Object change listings
|---|

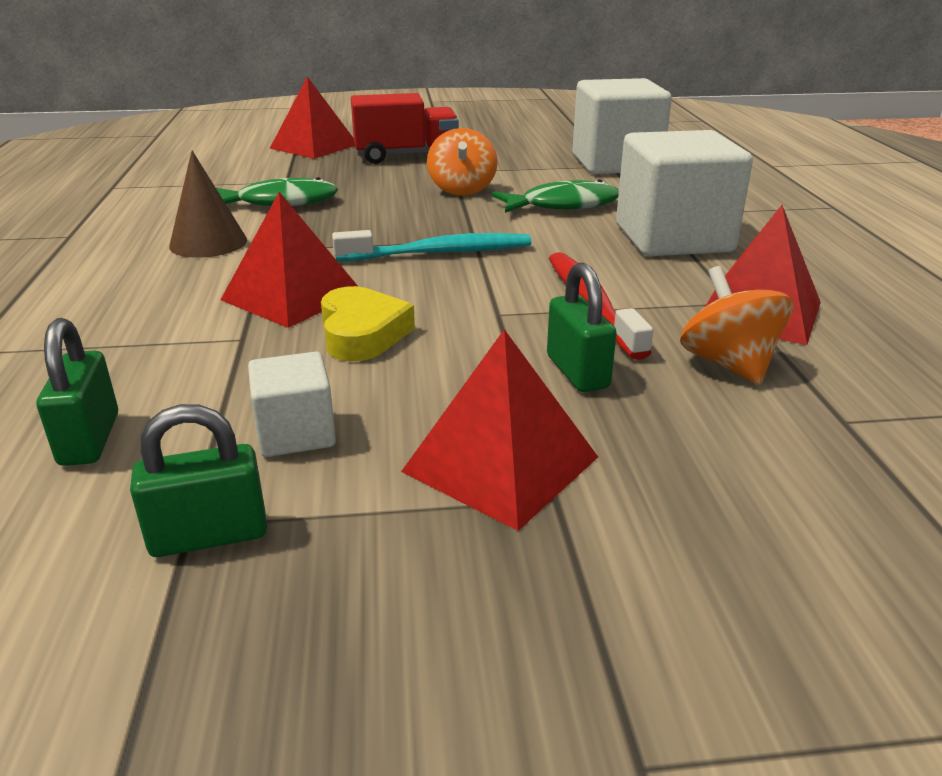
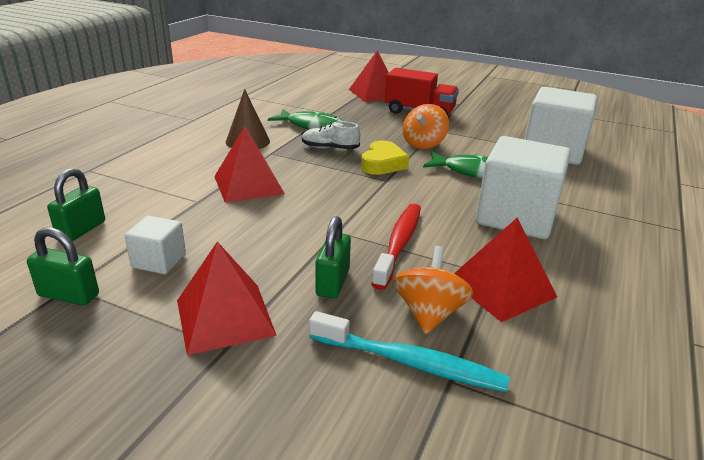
camera: 30 degrees right, 0 degrees up
(346, 223) = (330, 148): none -> white shoe
(362, 333) = (254, 218): yellow heart -> yellow heart (383, 164)
(440, 253) = (355, 183): turquoise toothbrush -> turquoise toothbrush (410, 363)

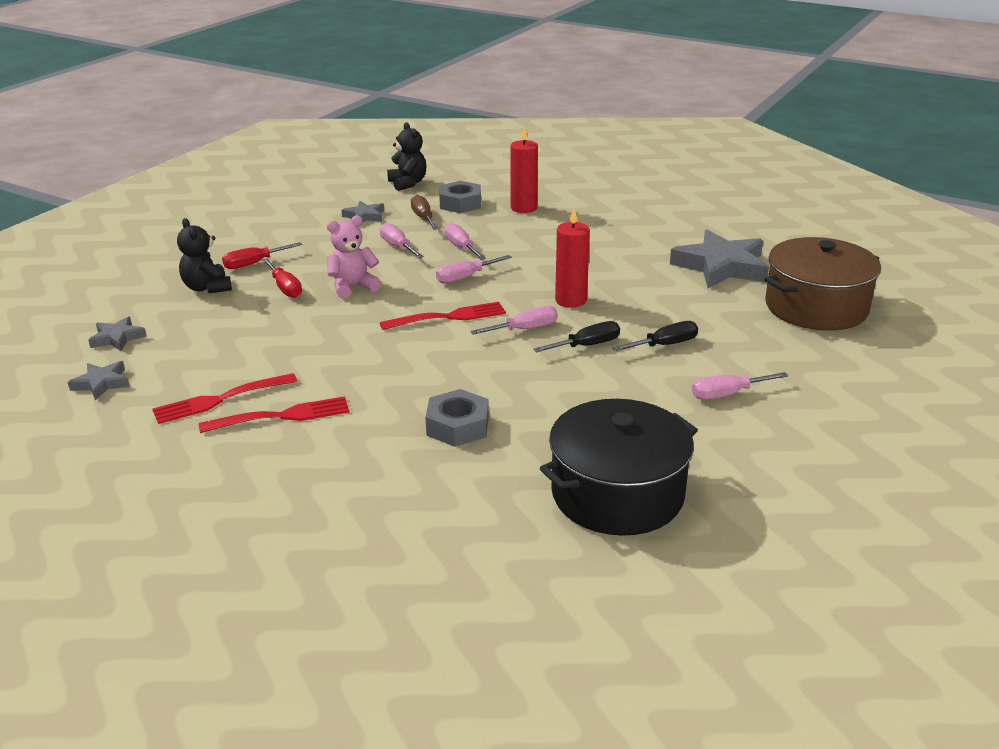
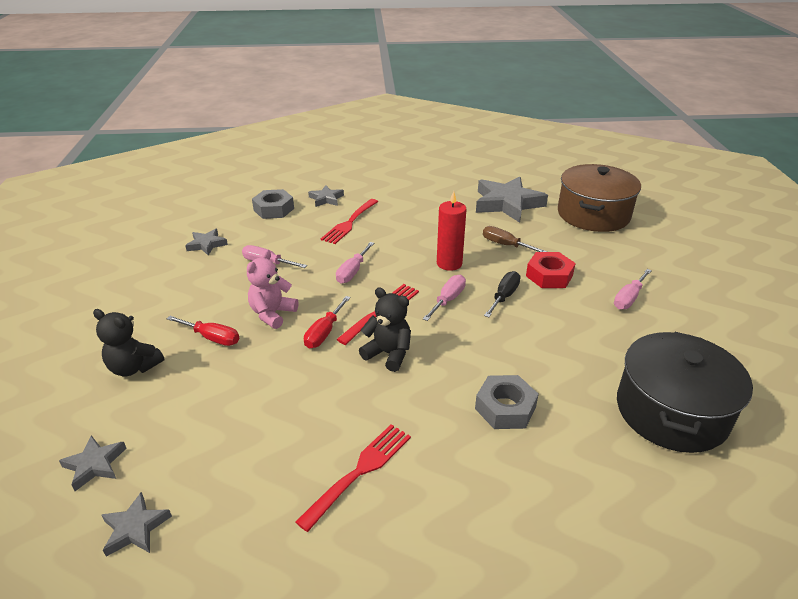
camera: 35 degrees left, 5 degrees up
(220, 399) = (282, 483): red fork -> red fork (349, 223)
(254, 263) = (154, 324): red screwdriver -> red screwdriver (324, 333)
(408, 183) = (210, 204): black teddy bear -> black teddy bear (388, 354)
(423, 218) = (259, 231): brown screwdriver -> brown screwdriver (505, 245)
(461, 247) = (319, 247): pink screwdriver -> none
(523, 208) = (326, 199): red candle -> grey star
(665, 345) = (549, 276): black screwdriver -> red nut

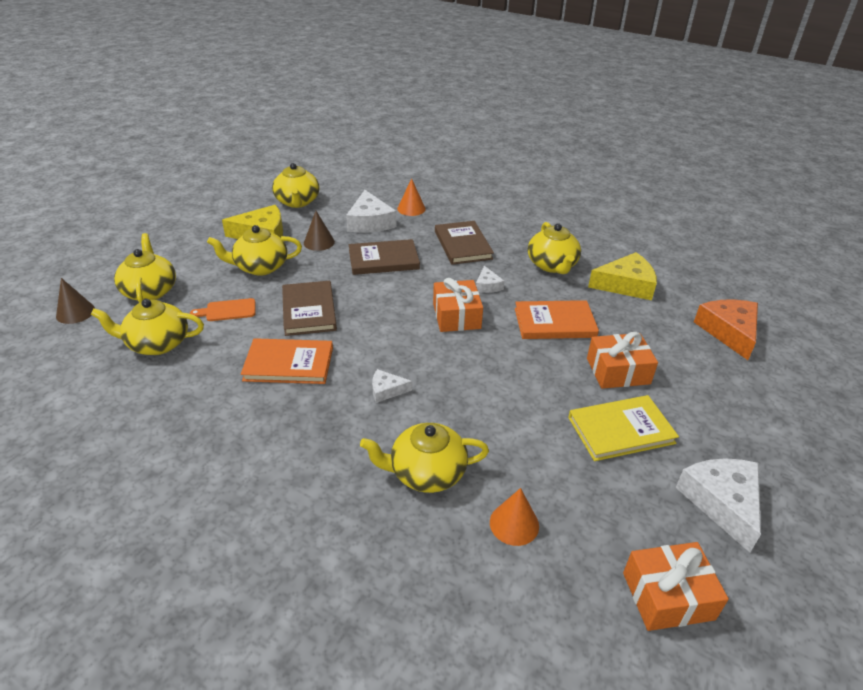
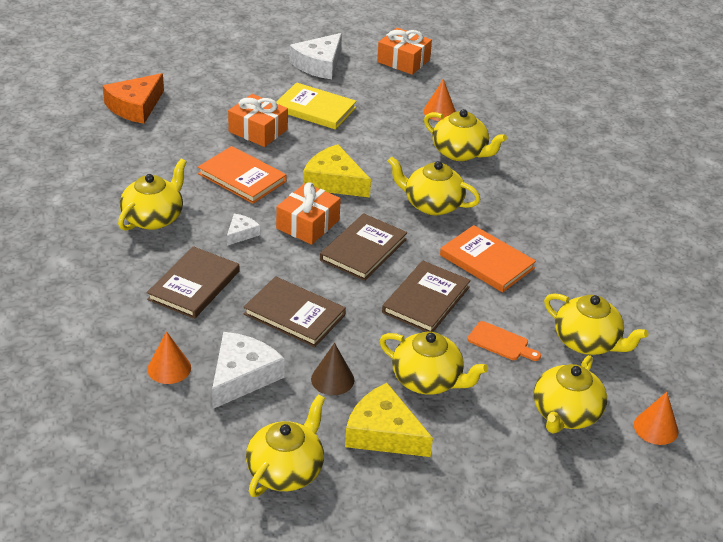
camera: 140 degrees left, 0 degrees up
(75, 312) = (655, 428): brown cone -> orange cone
(386, 390) = (432, 204): white cheese -> yellow teapot
(393, 320) = (363, 250): none -> brown book
(626, 285) = (131, 169): yellow cheese -> yellow cheese (334, 181)

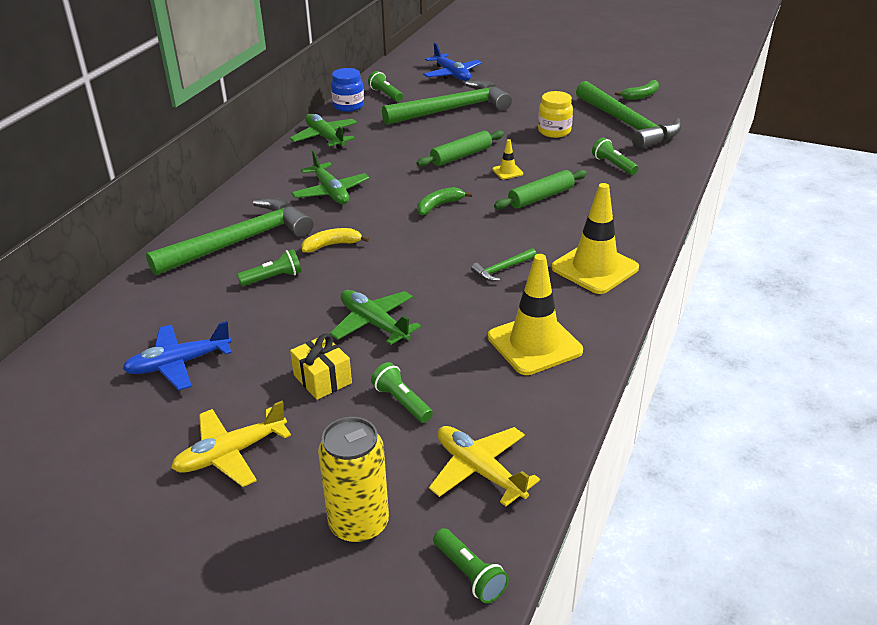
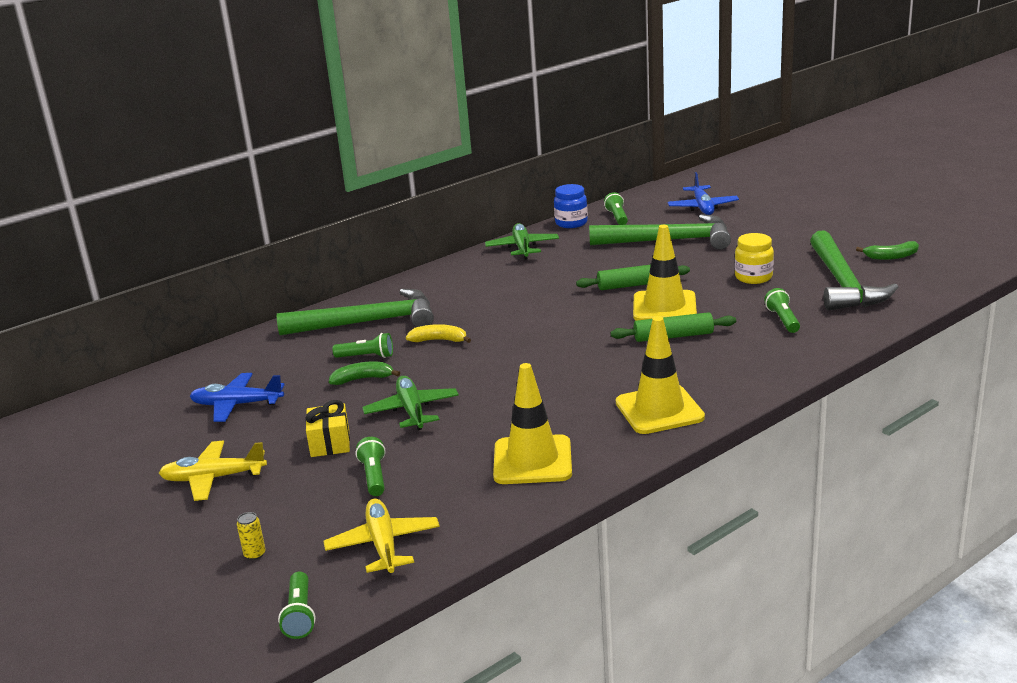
camera: 30 degrees right, 10 degrees down
(330, 192) = (481, 296): green plane -> none
(359, 524) = (255, 554): yellow can -> yellow can, size x0.40
(439, 206) = (566, 325): green banana -> green banana (363, 379)
(502, 269) = (569, 392): green hammer -> none
(507, 171) = (664, 307): yellow traffic cone -> yellow traffic cone, size x2.28

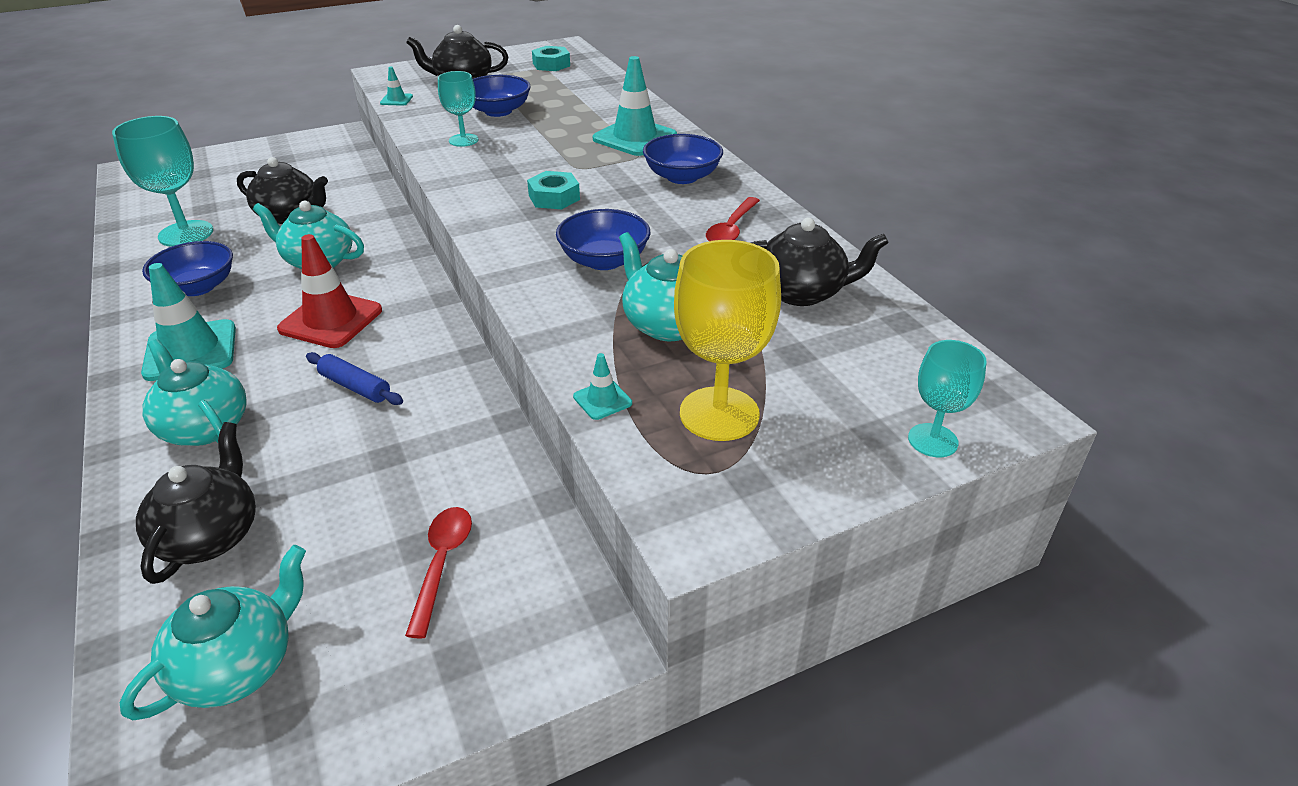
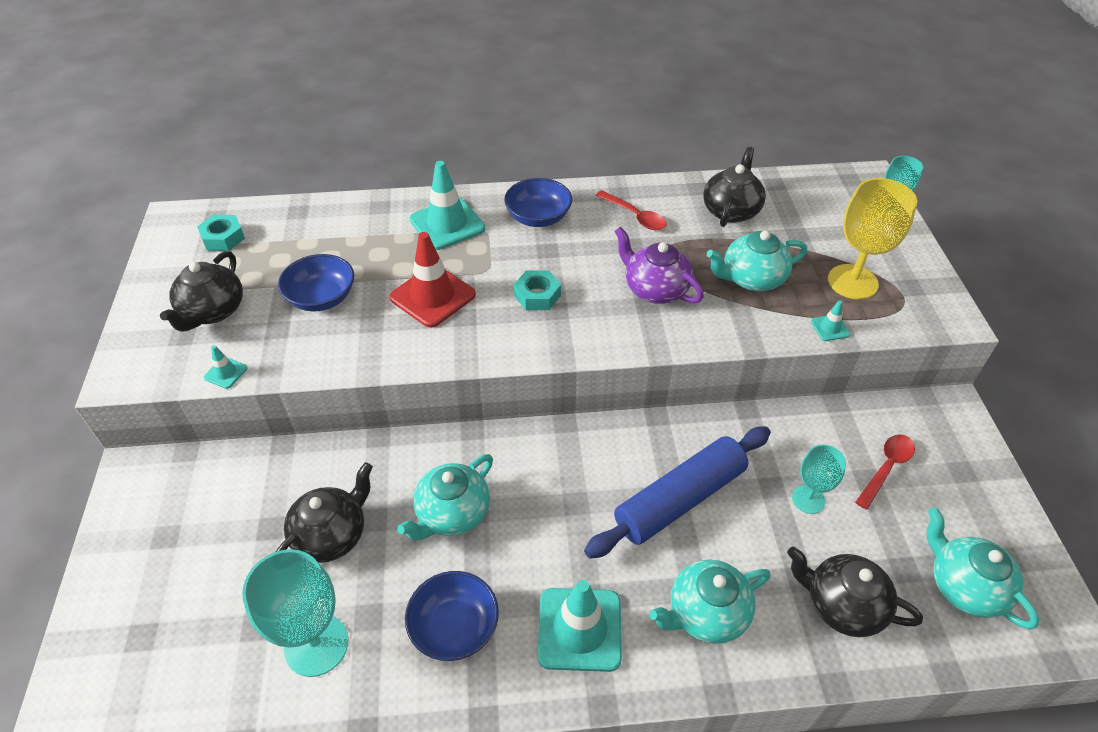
camera: 70 degrees left, 10 degrees up
(331, 320) = (569, 510): red traffic cone -> red traffic cone (432, 296)
(355, 386) = (679, 499): blue rolling pin -> blue rolling pin, size x2.08
(442, 564) = (886, 468): red spoon -> red spoon turned 105 degrees clockwise
(463, 140) = (378, 334): turquoise goblet -> turquoise goblet (808, 499)
(604, 260) = (655, 289): blue bowl -> purple teapot

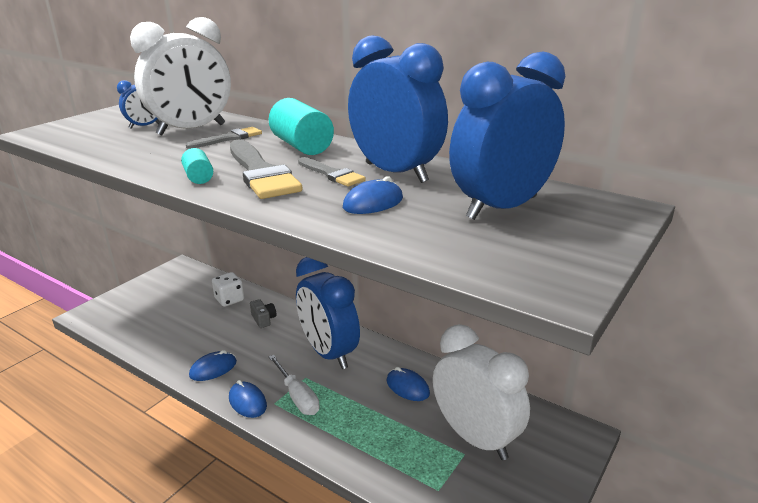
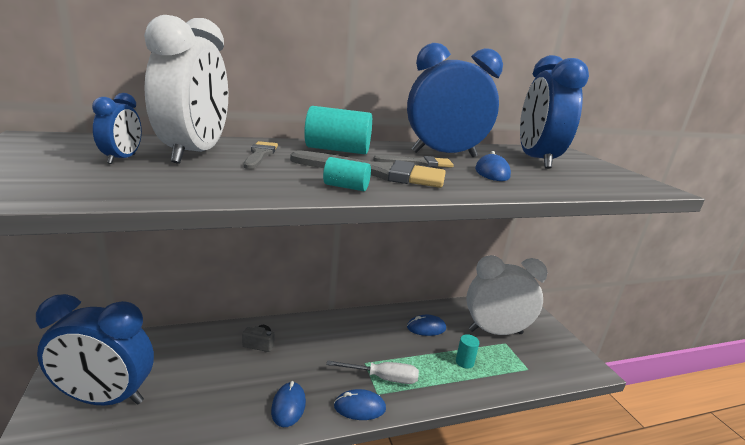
camera: 55 degrees left, 5 degrees down
(229, 300) = (197, 347): white dice -> none
(328, 353) = (350, 338): blue clock -> blue clock (105, 398)
(385, 436) = (464, 362): none -> turquoise cylinder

|---|

### Exercise
Please repeat the records above word for word, and do not include the pictures.

### Completed exercise
camera: 30 degrees right, 0 degrees up
(346, 223) = (330, 148): none -> white shoe
(362, 333) = (254, 218): yellow heart -> yellow heart (383, 164)
(440, 253) = (355, 183): turquoise toothbrush -> turquoise toothbrush (410, 363)

camera: 35 degrees left, 5 degrees up
(220, 399) = (282, 483): red fork -> red fork (349, 223)
(254, 263) = (154, 324): red screwdriver -> red screwdriver (324, 333)
(408, 183) = (210, 204): black teddy bear -> black teddy bear (388, 354)
(423, 218) = (259, 231): brown screwdriver -> brown screwdriver (505, 245)
(461, 247) = (319, 247): pink screwdriver -> none
(523, 208) = (326, 199): red candle -> grey star
(665, 345) = (549, 276): black screwdriver -> red nut

camera: 140 degrees left, 0 degrees up
(75, 312) = (655, 428): brown cone -> orange cone
(386, 390) = (432, 204): white cheese -> yellow teapot
(393, 320) = (363, 250): none -> brown book
(626, 285) = (131, 169): yellow cheese -> yellow cheese (334, 181)

camera: 30 degrees right, 10 degrees down
(330, 192) = (481, 296): green plane -> none
(359, 524) = (255, 554): yellow can -> yellow can, size x0.40
(439, 206) = (566, 325): green banana -> green banana (363, 379)
(502, 269) = (569, 392): green hammer -> none
(507, 171) = (664, 307): yellow traffic cone -> yellow traffic cone, size x2.28

camera: 70 degrees left, 10 degrees up
(331, 320) = (569, 510): red traffic cone -> red traffic cone (432, 296)
(355, 386) = (679, 499): blue rolling pin -> blue rolling pin, size x2.08
(442, 564) = (886, 468): red spoon -> red spoon turned 105 degrees clockwise
(463, 140) = (378, 334): turquoise goblet -> turquoise goblet (808, 499)
(604, 260) = (655, 289): blue bowl -> purple teapot

camera: 55 degrees left, 5 degrees down
(229, 300) = (197, 347): white dice -> none
(328, 353) = (350, 338): blue clock -> blue clock (105, 398)
(385, 436) = (464, 362): none -> turquoise cylinder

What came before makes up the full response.